## [Aim of the task]
Exactly reproduce all the records, keeping pictures out of the copy.

## [Recorded data]
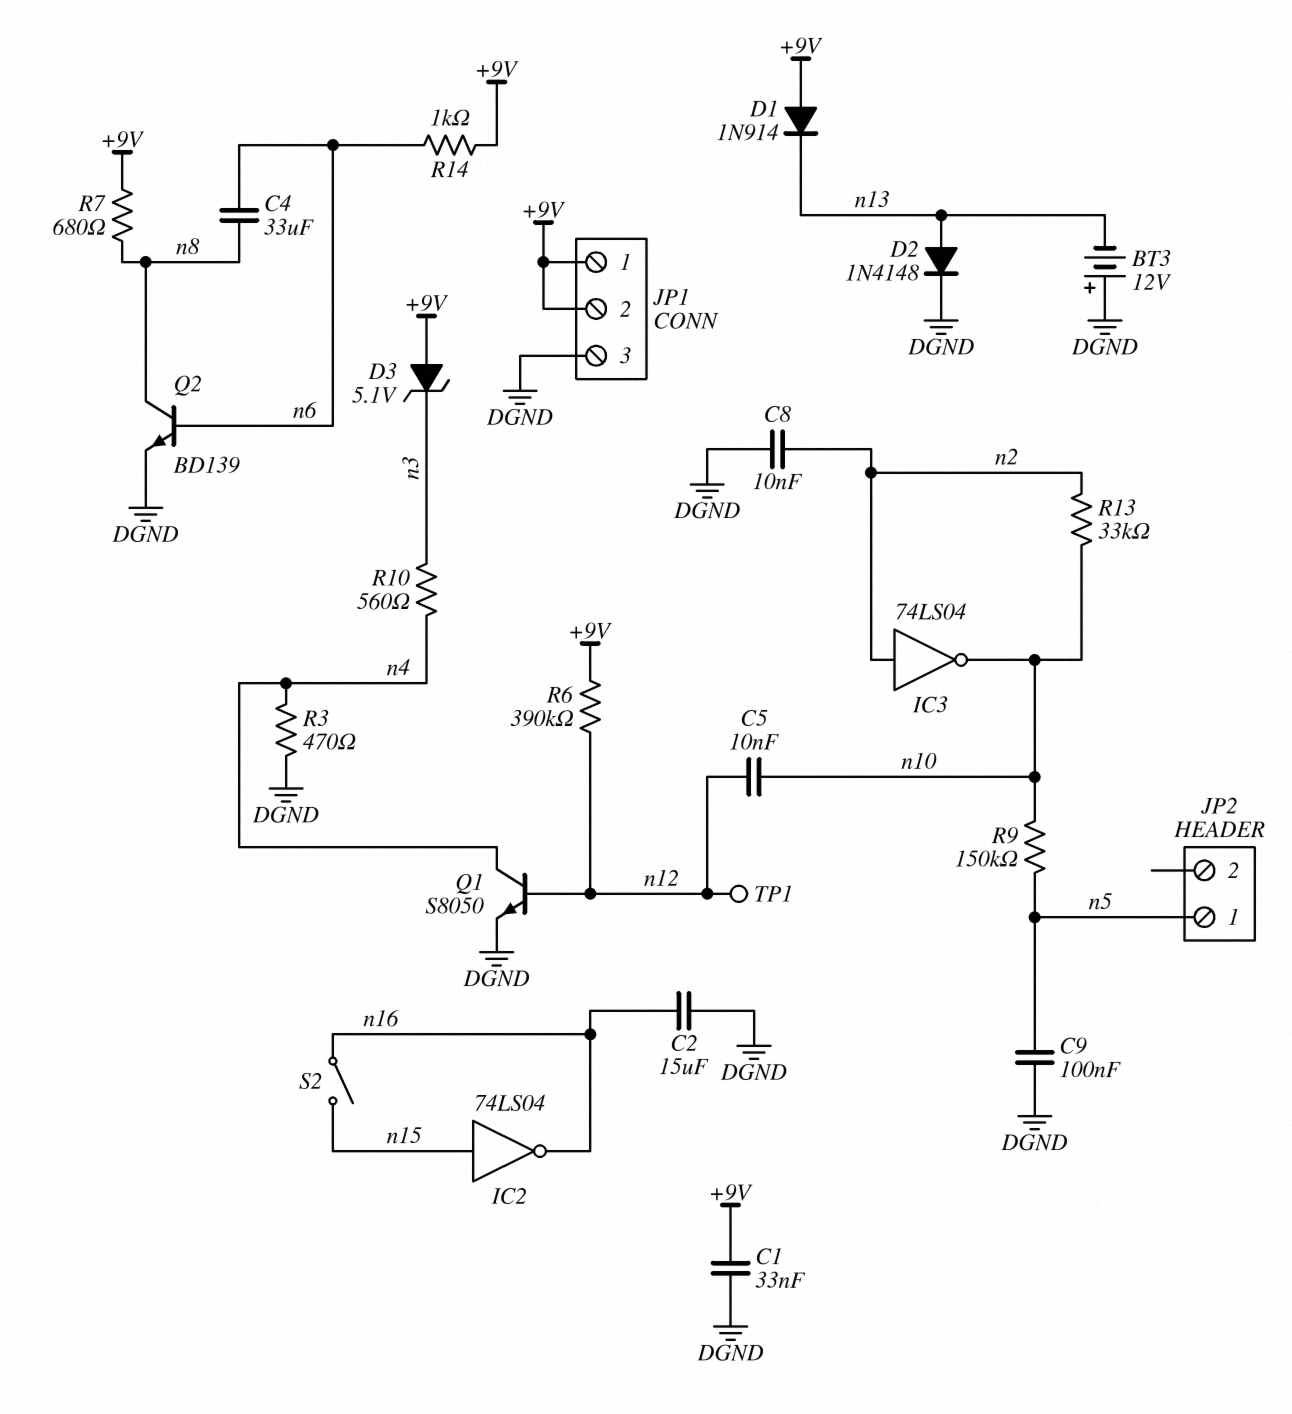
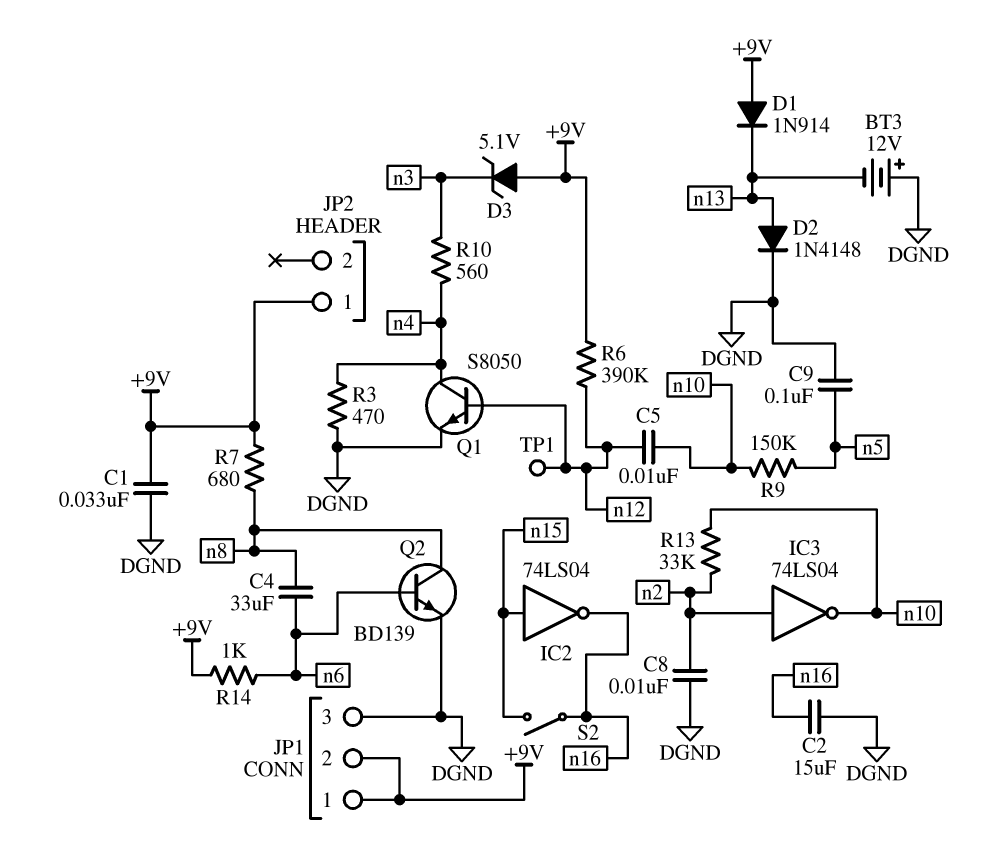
JP2 pin 1: n5 -> +9V

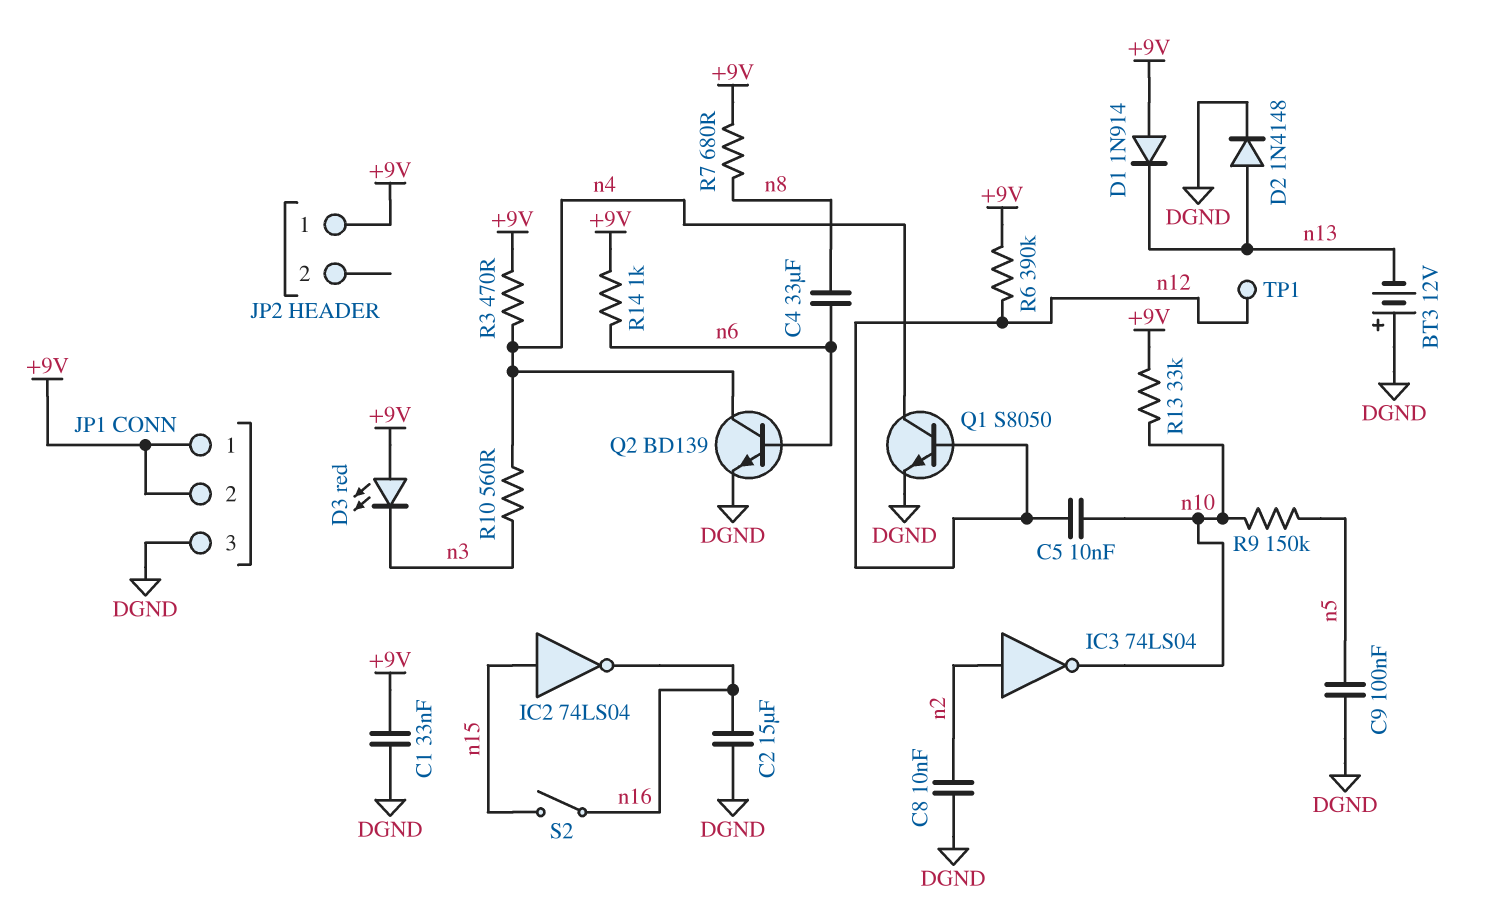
D3: zener 5.1V (A +9V, K n3) -> LED red (A +9V, K n3)
Q2: NPN BD139 (B n6, C n8, E DGND) -> NPN BD139 (B n6, C n4, E DGND)
R3: 470 (DGND, n4) -> 470 (+9V, n4)
R13: 33k (n2, n10) -> 33k (+9V, n10)

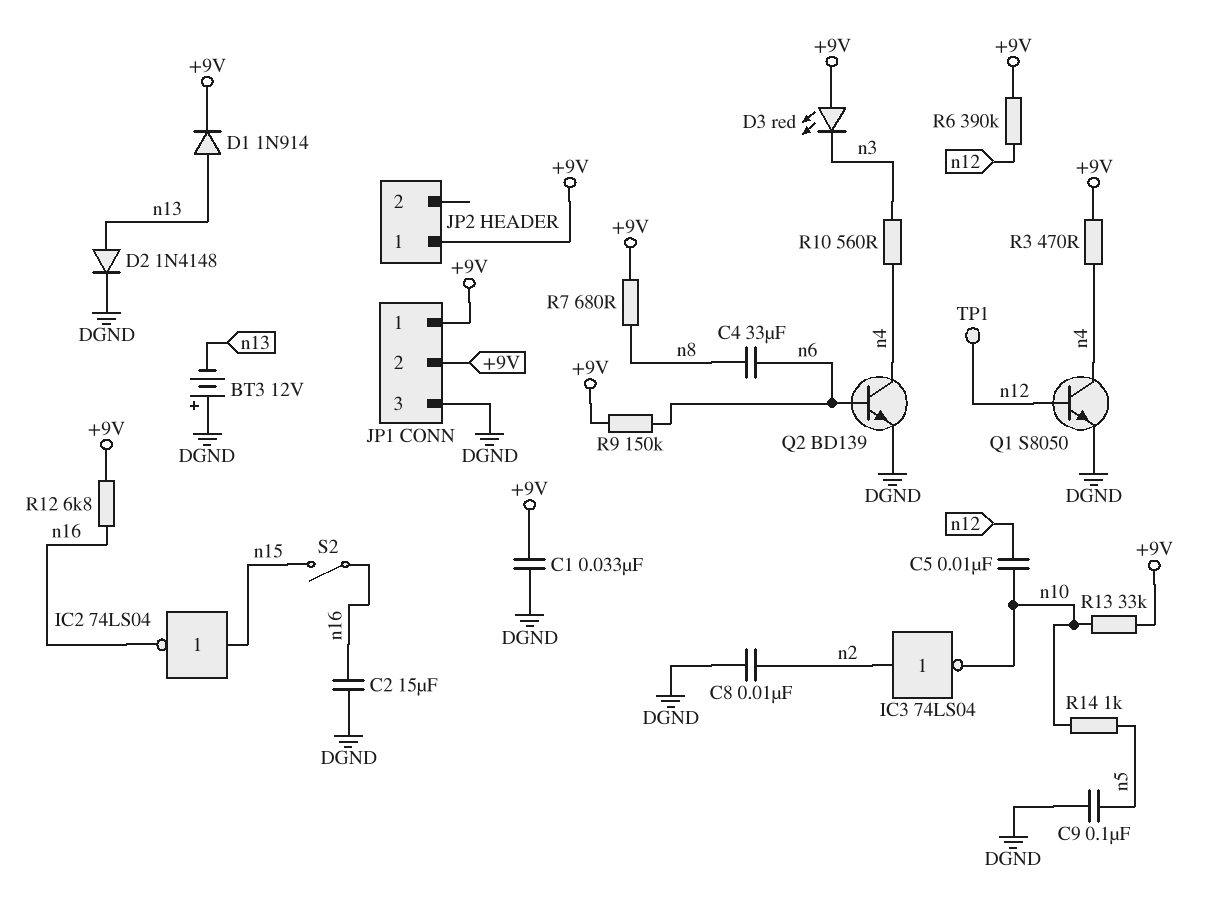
D1: diode 1N914 (A +9V, K n13) -> diode 1N914 (A n13, K +9V)
R9: 150k (n5, n10) -> 150k (+9V, n6)
R12: none -> 6.8k (+9V, n16)
R14: 1k (+9V, n6) -> 1k (n5, n10)

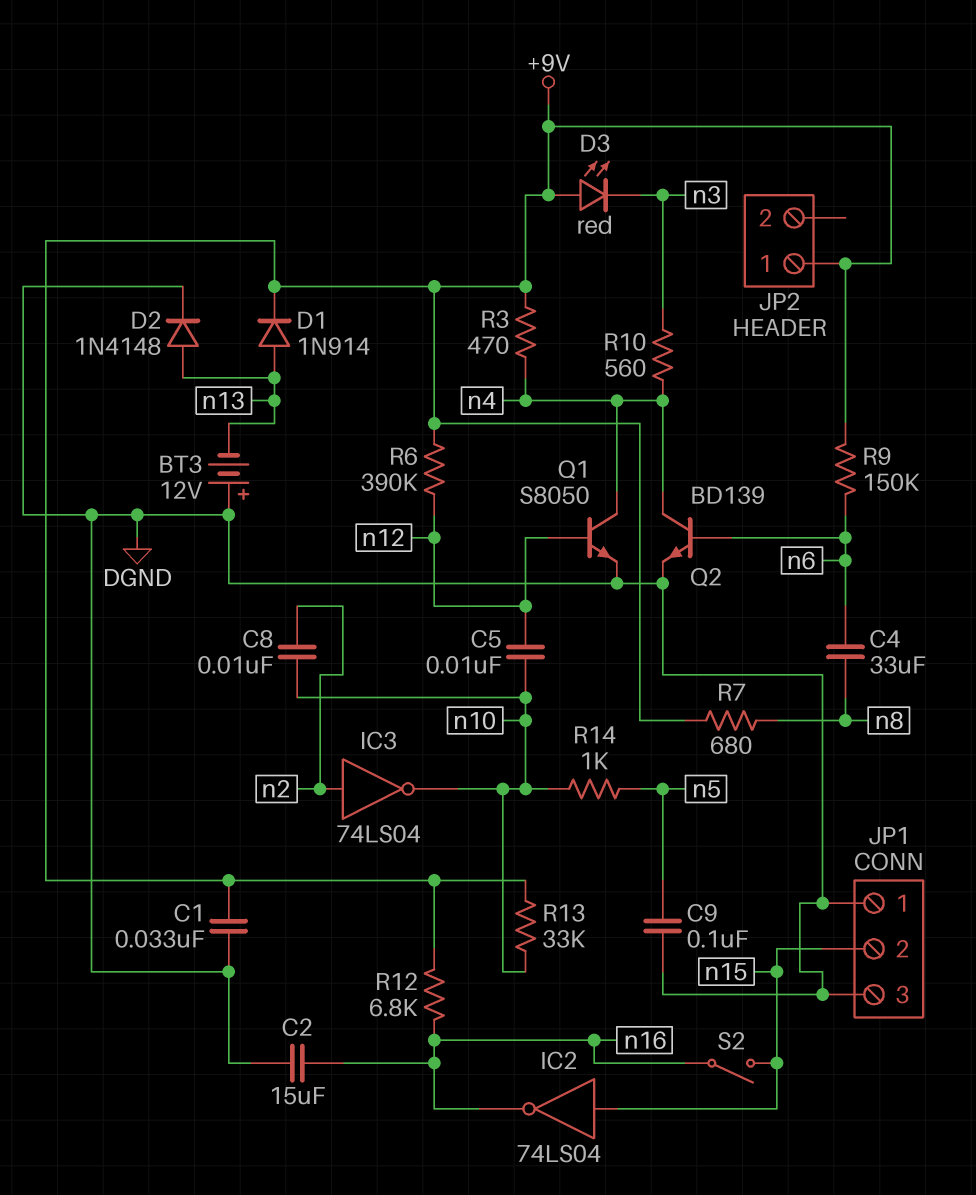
C8: 10nF (DGND, n2) -> 10nF (n2, n10)
JP1 pin 1: +9V -> DGND
JP1 pin 2: +9V -> n15
TP1: test point (n12) -> none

## [Answer for the task]
JP2 pin 1: n5 -> +9V

D3: zener 5.1V (A +9V, K n3) -> LED red (A +9V, K n3)
Q2: NPN BD139 (B n6, C n8, E DGND) -> NPN BD139 (B n6, C n4, E DGND)
R3: 470 (DGND, n4) -> 470 (+9V, n4)
R13: 33k (n2, n10) -> 33k (+9V, n10)

D1: diode 1N914 (A +9V, K n13) -> diode 1N914 (A n13, K +9V)
R9: 150k (n5, n10) -> 150k (+9V, n6)
R12: none -> 6.8k (+9V, n16)
R14: 1k (+9V, n6) -> 1k (n5, n10)

C8: 10nF (DGND, n2) -> 10nF (n2, n10)
JP1 pin 1: +9V -> DGND
JP1 pin 2: +9V -> n15
TP1: test point (n12) -> none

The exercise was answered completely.